(Data for this task)

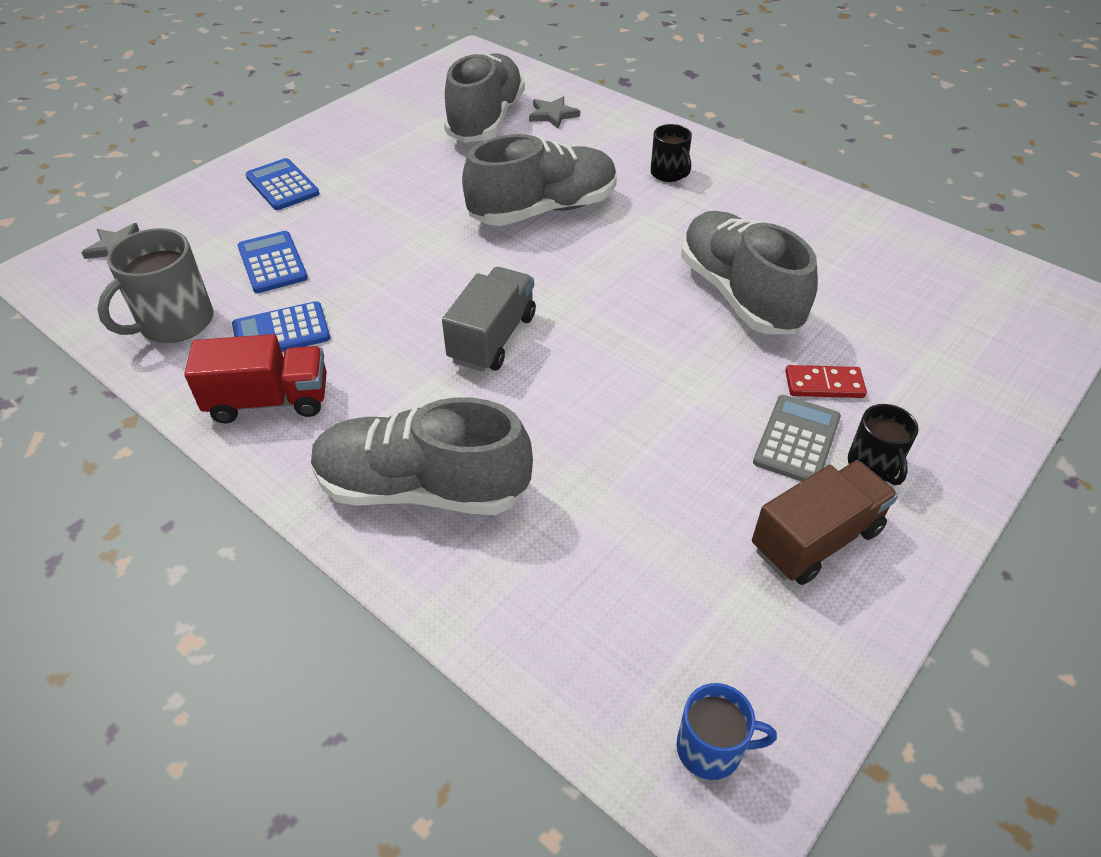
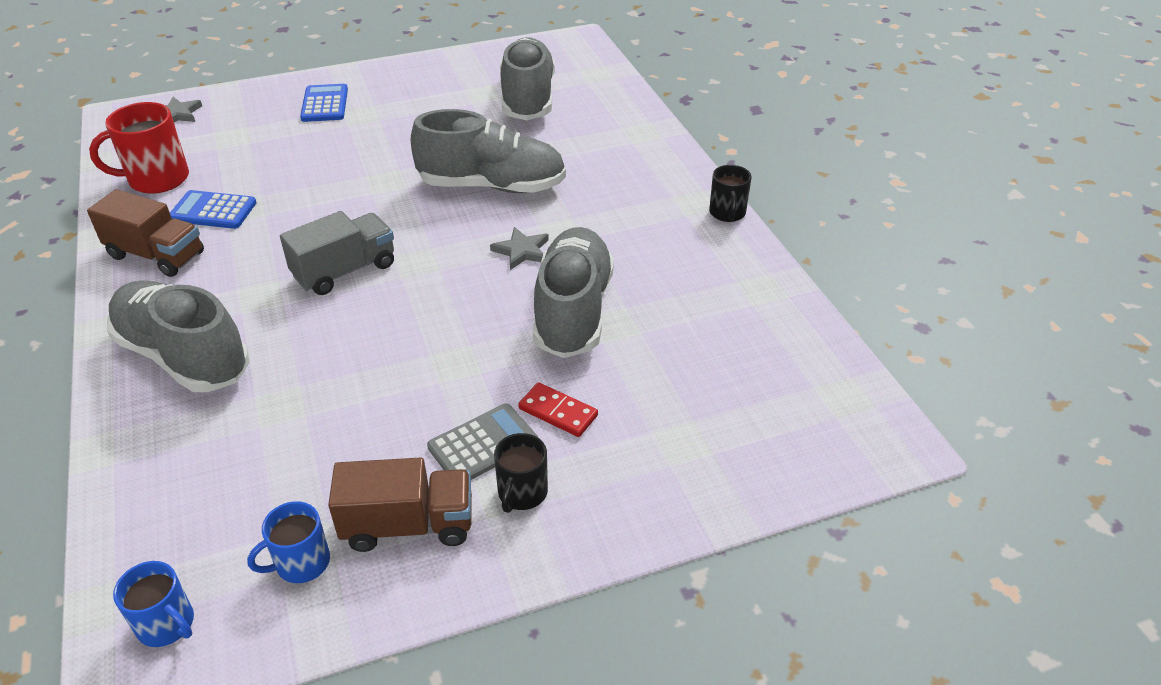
camera: 30 degrees right, 5 degrees down
(175, 322) = (157, 179): grey mug -> red mug
(269, 401) = (156, 255): red truck -> brown truck
(272, 263) = (259, 159): blue calculator -> none
(486, 120) = (528, 99): grey shoe -> grey shoe turned 45 degrees counterclockwise
(552, 115) = (587, 110): grey star -> grey star (522, 251)
(669, 174) = (630, 190): black mug -> black mug (727, 213)
(765, 622) = (301, 563): none -> blue mug

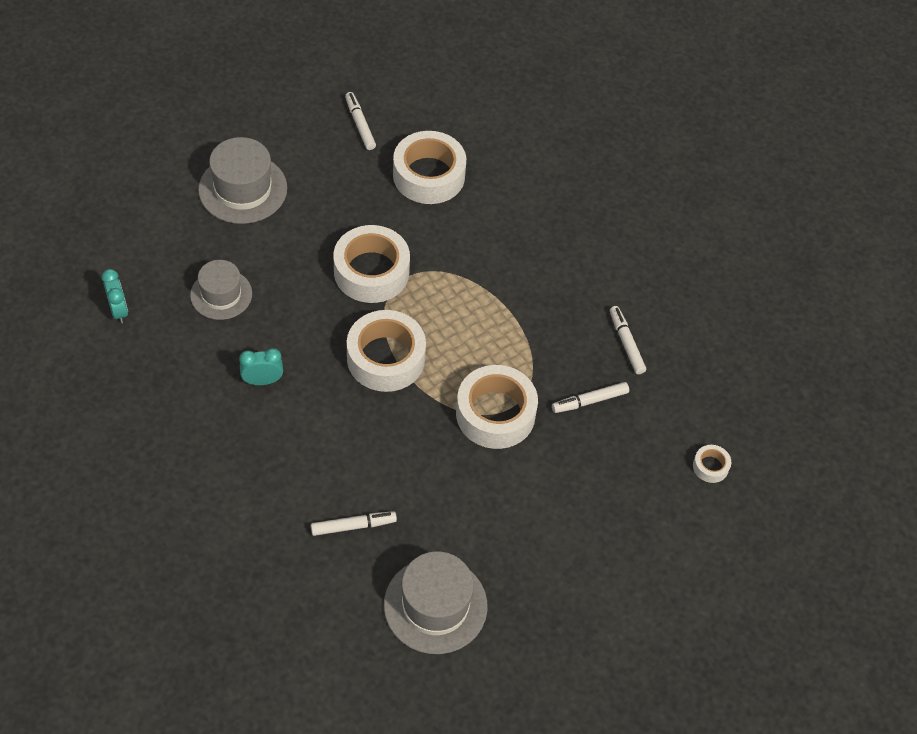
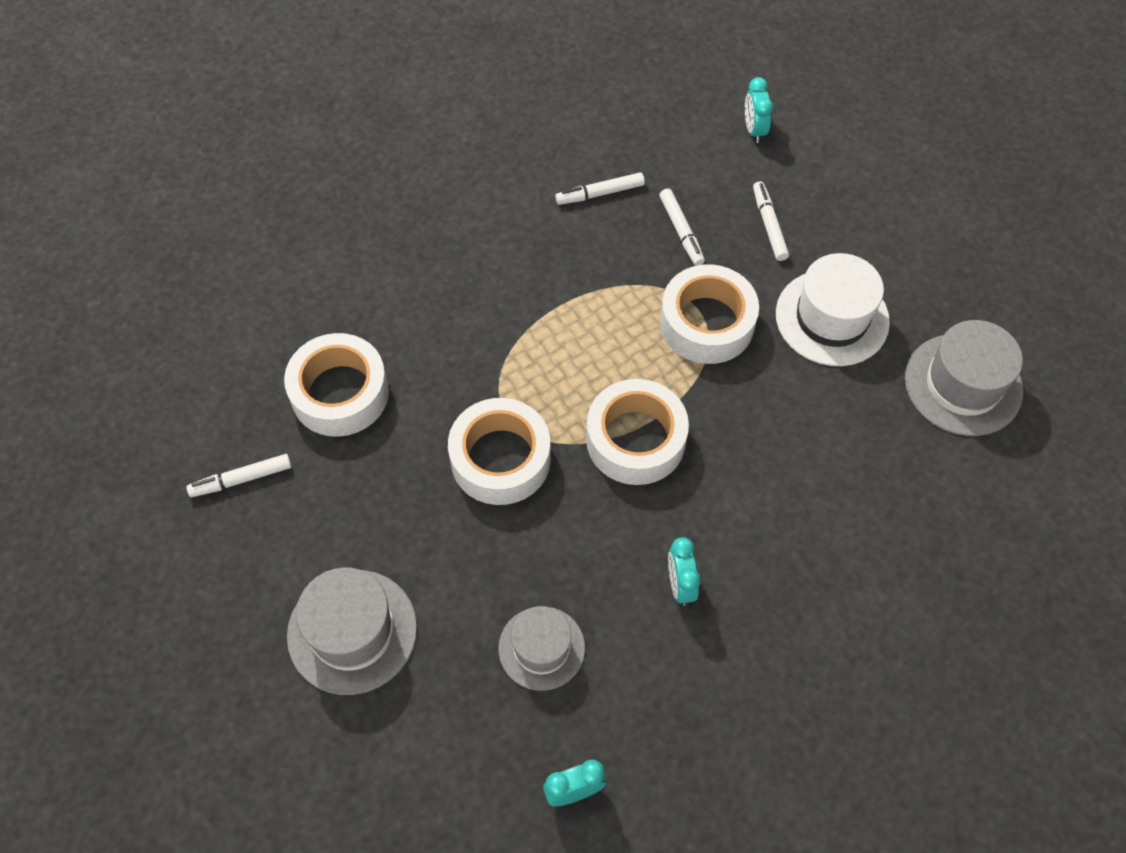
camera: 85 degrees left, 5 degrees up
(353, 526) = (877, 470): white marker -> white marker (769, 225)
(503, 509) = (832, 318): none -> white hat
(710, 466) = (754, 129): white tape -> turquoise clock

(End Data for this task)

Directions:
Omit the pictures; restate every entry word for word.

Output of the task:
camera: 30 degrees right, 5 degrees down
(175, 322) = (157, 179): grey mug -> red mug
(269, 401) = (156, 255): red truck -> brown truck
(272, 263) = (259, 159): blue calculator -> none
(486, 120) = (528, 99): grey shoe -> grey shoe turned 45 degrees counterclockwise
(552, 115) = (587, 110): grey star -> grey star (522, 251)
(669, 174) = (630, 190): black mug -> black mug (727, 213)
(765, 622) = (301, 563): none -> blue mug

camera: 85 degrees left, 5 degrees up
(353, 526) = (877, 470): white marker -> white marker (769, 225)
(503, 509) = (832, 318): none -> white hat
(710, 466) = (754, 129): white tape -> turquoise clock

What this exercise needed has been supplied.